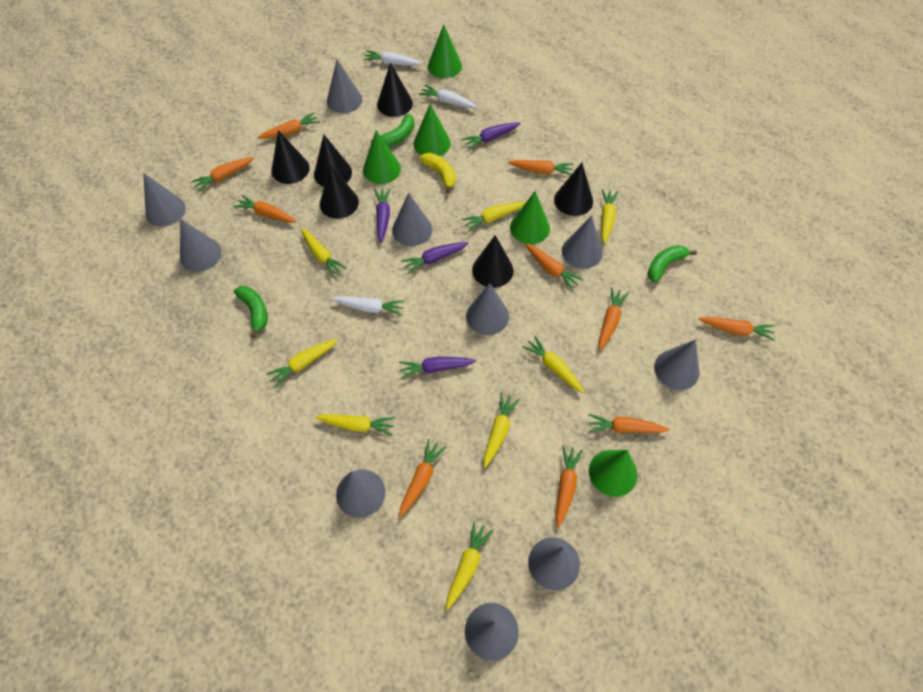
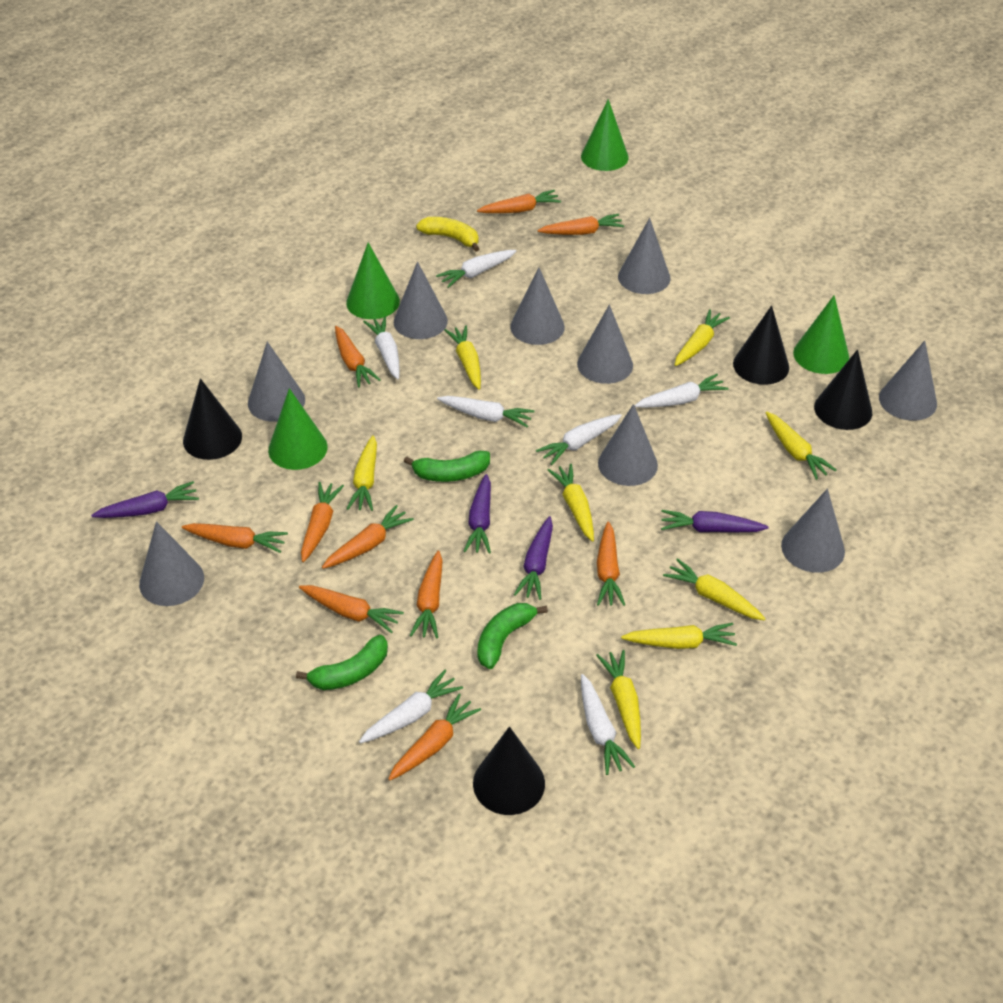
black cone: 6 -> 4
green cone: 5 -> 4
grey cone: 10 -> 9
white carrot: 3 -> 7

──────────────────────────────

*Problem to work on:* Print the data word for word and omit the pictures.

*Written solution:*
black cone: 6 -> 4
green cone: 5 -> 4
grey cone: 10 -> 9
white carrot: 3 -> 7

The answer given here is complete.